Assignment: Every line of the material is to be set down again without any change.

Data under study:
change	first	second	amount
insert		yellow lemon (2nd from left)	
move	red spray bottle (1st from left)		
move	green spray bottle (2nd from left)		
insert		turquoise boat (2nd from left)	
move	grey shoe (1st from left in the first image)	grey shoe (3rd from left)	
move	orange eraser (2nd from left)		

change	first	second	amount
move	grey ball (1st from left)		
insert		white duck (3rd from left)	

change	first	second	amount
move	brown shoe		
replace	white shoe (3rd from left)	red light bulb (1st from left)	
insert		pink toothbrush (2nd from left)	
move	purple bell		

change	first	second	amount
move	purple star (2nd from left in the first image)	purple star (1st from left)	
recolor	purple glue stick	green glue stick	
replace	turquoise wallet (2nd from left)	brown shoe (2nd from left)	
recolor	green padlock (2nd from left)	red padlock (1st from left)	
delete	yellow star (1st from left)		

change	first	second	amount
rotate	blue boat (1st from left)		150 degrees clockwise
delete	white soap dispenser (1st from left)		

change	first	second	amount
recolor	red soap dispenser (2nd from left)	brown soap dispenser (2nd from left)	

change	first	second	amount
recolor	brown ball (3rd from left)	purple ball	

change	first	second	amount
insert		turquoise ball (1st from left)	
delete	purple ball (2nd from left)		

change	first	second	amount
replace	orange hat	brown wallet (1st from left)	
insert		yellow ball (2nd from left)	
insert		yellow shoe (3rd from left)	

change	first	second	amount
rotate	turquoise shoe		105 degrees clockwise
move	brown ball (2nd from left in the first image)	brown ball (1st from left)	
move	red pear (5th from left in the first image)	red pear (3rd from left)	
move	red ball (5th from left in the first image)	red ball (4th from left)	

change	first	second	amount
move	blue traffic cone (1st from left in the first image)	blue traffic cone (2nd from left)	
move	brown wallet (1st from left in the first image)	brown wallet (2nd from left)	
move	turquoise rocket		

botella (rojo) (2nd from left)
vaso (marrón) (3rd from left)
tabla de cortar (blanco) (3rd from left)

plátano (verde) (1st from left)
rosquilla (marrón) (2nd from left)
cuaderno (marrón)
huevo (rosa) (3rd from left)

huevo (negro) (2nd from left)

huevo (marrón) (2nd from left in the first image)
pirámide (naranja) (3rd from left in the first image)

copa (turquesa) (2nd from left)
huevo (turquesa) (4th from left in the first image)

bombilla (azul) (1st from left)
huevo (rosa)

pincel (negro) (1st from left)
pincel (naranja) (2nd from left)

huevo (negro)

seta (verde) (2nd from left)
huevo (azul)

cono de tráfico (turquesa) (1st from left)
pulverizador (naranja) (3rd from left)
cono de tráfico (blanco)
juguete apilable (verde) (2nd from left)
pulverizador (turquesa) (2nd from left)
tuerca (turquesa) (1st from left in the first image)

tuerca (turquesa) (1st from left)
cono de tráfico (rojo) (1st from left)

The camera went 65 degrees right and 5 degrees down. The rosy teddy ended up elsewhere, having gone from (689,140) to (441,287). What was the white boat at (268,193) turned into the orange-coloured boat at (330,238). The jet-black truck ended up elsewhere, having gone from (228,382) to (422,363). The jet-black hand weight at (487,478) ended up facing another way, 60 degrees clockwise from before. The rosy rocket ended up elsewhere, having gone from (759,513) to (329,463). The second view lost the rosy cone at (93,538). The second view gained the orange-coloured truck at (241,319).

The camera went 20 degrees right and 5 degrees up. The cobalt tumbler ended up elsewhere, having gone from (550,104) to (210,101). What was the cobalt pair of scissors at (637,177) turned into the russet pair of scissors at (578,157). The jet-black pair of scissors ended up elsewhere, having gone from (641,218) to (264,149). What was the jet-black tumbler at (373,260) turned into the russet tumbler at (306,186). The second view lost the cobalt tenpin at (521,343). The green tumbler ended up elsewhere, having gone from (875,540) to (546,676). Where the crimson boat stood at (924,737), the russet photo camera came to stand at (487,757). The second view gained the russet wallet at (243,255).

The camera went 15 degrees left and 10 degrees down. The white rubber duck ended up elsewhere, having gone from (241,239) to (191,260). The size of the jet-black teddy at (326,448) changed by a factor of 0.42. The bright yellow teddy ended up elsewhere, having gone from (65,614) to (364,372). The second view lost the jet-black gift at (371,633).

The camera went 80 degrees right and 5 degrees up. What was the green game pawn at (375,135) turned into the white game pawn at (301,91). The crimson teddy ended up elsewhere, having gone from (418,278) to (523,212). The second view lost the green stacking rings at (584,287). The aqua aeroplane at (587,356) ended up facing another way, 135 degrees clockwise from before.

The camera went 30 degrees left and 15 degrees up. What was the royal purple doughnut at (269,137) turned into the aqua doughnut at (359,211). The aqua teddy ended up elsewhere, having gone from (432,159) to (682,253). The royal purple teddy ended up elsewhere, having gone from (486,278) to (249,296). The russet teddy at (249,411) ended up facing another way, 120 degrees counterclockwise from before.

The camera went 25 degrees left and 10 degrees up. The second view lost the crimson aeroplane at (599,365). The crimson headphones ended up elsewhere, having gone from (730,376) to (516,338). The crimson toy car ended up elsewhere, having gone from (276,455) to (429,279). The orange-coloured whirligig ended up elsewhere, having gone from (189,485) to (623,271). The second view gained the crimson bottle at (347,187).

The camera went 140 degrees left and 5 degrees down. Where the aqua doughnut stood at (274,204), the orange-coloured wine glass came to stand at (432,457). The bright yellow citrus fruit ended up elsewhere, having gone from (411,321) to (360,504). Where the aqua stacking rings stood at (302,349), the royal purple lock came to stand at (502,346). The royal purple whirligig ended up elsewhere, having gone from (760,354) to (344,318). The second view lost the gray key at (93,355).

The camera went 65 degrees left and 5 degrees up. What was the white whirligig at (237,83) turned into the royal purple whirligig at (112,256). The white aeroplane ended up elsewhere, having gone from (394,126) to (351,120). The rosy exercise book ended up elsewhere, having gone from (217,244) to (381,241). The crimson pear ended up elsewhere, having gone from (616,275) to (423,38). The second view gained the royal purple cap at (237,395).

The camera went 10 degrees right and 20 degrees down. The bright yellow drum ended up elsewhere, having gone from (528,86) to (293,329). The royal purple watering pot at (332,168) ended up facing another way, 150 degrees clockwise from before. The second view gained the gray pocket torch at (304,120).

Finished task:
change	first	second	amount
insert		yellow lemon (2nd from left)	
move	red spray bottle (1st from left)		
move	green spray bottle (2nd from left)		
insert		turquoise boat (2nd from left)	
move	grey shoe (1st from left in the first image)	grey shoe (3rd from left)	
move	orange eraser (2nd from left)		

change	first	second	amount
move	grey ball (1st from left)		
insert		white duck (3rd from left)	

change	first	second	amount
move	brown shoe		
replace	white shoe (3rd from left)	red light bulb (1st from left)	
insert		pink toothbrush (2nd from left)	
move	purple bell		

change	first	second	amount
move	purple star (2nd from left in the first image)	purple star (1st from left)	
recolor	purple glue stick	green glue stick	
replace	turquoise wallet (2nd from left)	brown shoe (2nd from left)	
recolor	green padlock (2nd from left)	red padlock (1st from left)	
delete	yellow star (1st from left)		

change	first	second	amount
rotate	blue boat (1st from left)		150 degrees clockwise
delete	white soap dispenser (1st from left)		

change	first	second	amount
recolor	red soap dispenser (2nd from left)	brown soap dispenser (2nd from left)	

change	first	second	amount
recolor	brown ball (3rd from left)	purple ball	

change	first	second	amount
insert		turquoise ball (1st from left)	
delete	purple ball (2nd from left)		

change	first	second	amount
replace	orange hat	brown wallet (1st from left)	
insert		yellow ball (2nd from left)	
insert		yellow shoe (3rd from left)	

change	first	second	amount
rotate	turquoise shoe		105 degrees clockwise
move	brown ball (2nd from left in the first image)	brown ball (1st from left)	
move	red pear (5th from left in the first image)	red pear (3rd from left)	
move	red ball (5th from left in the first image)	red ball (4th from left)	

change	first	second	amount
move	blue traffic cone (1st from left in the first image)	blue traffic cone (2nd from left)	
move	brown wallet (1st from left in the first image)	brown wallet (2nd from left)	
move	turquoise rocket		

botella (rojo) (2nd from left)
vaso (marrón) (3rd from left)
tabla de cortar (blanco) (3rd from left)

plátano (verde) (1st from left)
rosquilla (marrón) (2nd from left)
cuaderno (marrón)
huevo (rosa) (3rd from left)

huevo (negro) (2nd from left)

huevo (marrón) (2nd from left in the first image)
pirámide (naranja) (3rd from left in the first image)

copa (turquesa) (2nd from left)
huevo (turquesa) (4th from left in the first image)

bombilla (azul) (1st from left)
huevo (rosa)

pincel (negro) (1st from left)
pincel (naranja) (2nd from left)

huevo (negro)

seta (verde) (2nd from left)
huevo (azul)

cono de tráfico (turquesa) (1st from left)
pulverizador (naranja) (3rd from left)
cono de tráfico (blanco)
juguete apilable (verde) (2nd from left)
pulverizador (turquesa) (2nd from left)
tuerca (turquesa) (1st from left in the first image)

tuerca (turquesa) (1st from left)
cono de tráfico (rojo) (1st from left)

The camera went 65 degrees right and 5 degrees down. The rosy teddy ended up elsewhere, having gone from (689,140) to (441,287). What was the white boat at (268,193) turned into the orange-coloured boat at (330,238). The jet-black truck ended up elsewhere, having gone from (228,382) to (422,363). The jet-black hand weight at (487,478) ended up facing another way, 60 degrees clockwise from before. The rosy rocket ended up elsewhere, having gone from (759,513) to (329,463). The second view lost the rosy cone at (93,538). The second view gained the orange-coloured truck at (241,319).

The camera went 20 degrees right and 5 degrees up. The cobalt tumbler ended up elsewhere, having gone from (550,104) to (210,101). What was the cobalt pair of scissors at (637,177) turned into the russet pair of scissors at (578,157). The jet-black pair of scissors ended up elsewhere, having gone from (641,218) to (264,149). What was the jet-black tumbler at (373,260) turned into the russet tumbler at (306,186). The second view lost the cobalt tenpin at (521,343). The green tumbler ended up elsewhere, having gone from (875,540) to (546,676). Where the crimson boat stood at (924,737), the russet photo camera came to stand at (487,757). The second view gained the russet wallet at (243,255).

The camera went 15 degrees left and 10 degrees down. The white rubber duck ended up elsewhere, having gone from (241,239) to (191,260). The size of the jet-black teddy at (326,448) changed by a factor of 0.42. The bright yellow teddy ended up elsewhere, having gone from (65,614) to (364,372). The second view lost the jet-black gift at (371,633).

The camera went 80 degrees right and 5 degrees up. What was the green game pawn at (375,135) turned into the white game pawn at (301,91). The crimson teddy ended up elsewhere, having gone from (418,278) to (523,212). The second view lost the green stacking rings at (584,287). The aqua aeroplane at (587,356) ended up facing another way, 135 degrees clockwise from before.

The camera went 30 degrees left and 15 degrees up. What was the royal purple doughnut at (269,137) turned into the aqua doughnut at (359,211). The aqua teddy ended up elsewhere, having gone from (432,159) to (682,253). The royal purple teddy ended up elsewhere, having gone from (486,278) to (249,296). The russet teddy at (249,411) ended up facing another way, 120 degrees counterclockwise from before.

The camera went 25 degrees left and 10 degrees up. The second view lost the crimson aeroplane at (599,365). The crimson headphones ended up elsewhere, having gone from (730,376) to (516,338). The crimson toy car ended up elsewhere, having gone from (276,455) to (429,279). The orange-coloured whirligig ended up elsewhere, having gone from (189,485) to (623,271). The second view gained the crimson bottle at (347,187).

The camera went 140 degrees left and 5 degrees down. Where the aqua doughnut stood at (274,204), the orange-coloured wine glass came to stand at (432,457). The bright yellow citrus fruit ended up elsewhere, having gone from (411,321) to (360,504). Where the aqua stacking rings stood at (302,349), the royal purple lock came to stand at (502,346). The royal purple whirligig ended up elsewhere, having gone from (760,354) to (344,318). The second view lost the gray key at (93,355).

The camera went 65 degrees left and 5 degrees up. What was the white whirligig at (237,83) turned into the royal purple whirligig at (112,256). The white aeroplane ended up elsewhere, having gone from (394,126) to (351,120). The rosy exercise book ended up elsewhere, having gone from (217,244) to (381,241). The crimson pear ended up elsewhere, having gone from (616,275) to (423,38). The second view gained the royal purple cap at (237,395).

The camera went 10 degrees right and 20 degrees down. The bright yellow drum ended up elsewhere, having gone from (528,86) to (293,329). The royal purple watering pot at (332,168) ended up facing another way, 150 degrees clockwise from before. The second view gained the gray pocket torch at (304,120).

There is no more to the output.